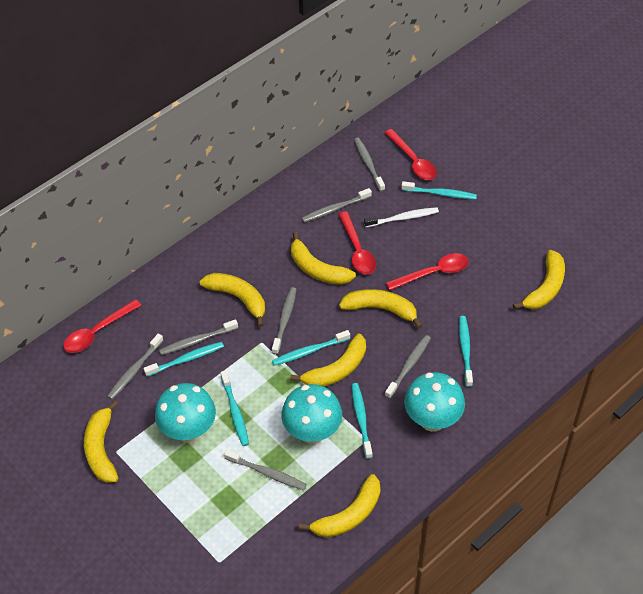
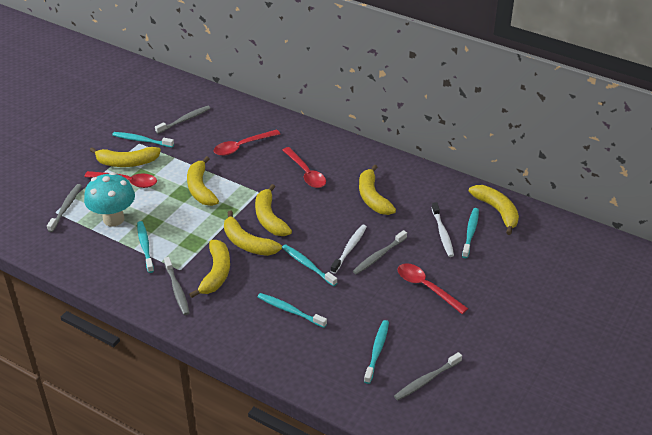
grey toothbrush: 7 -> 5
turquoise mushroom: 3 -> 1
white toothbrush: 1 -> 2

_How to complete this task_:
Look through the listing above and copy each line where the string "toothbrush" occurs.

_Exercise output_:
grey toothbrush: 7 -> 5
white toothbrush: 1 -> 2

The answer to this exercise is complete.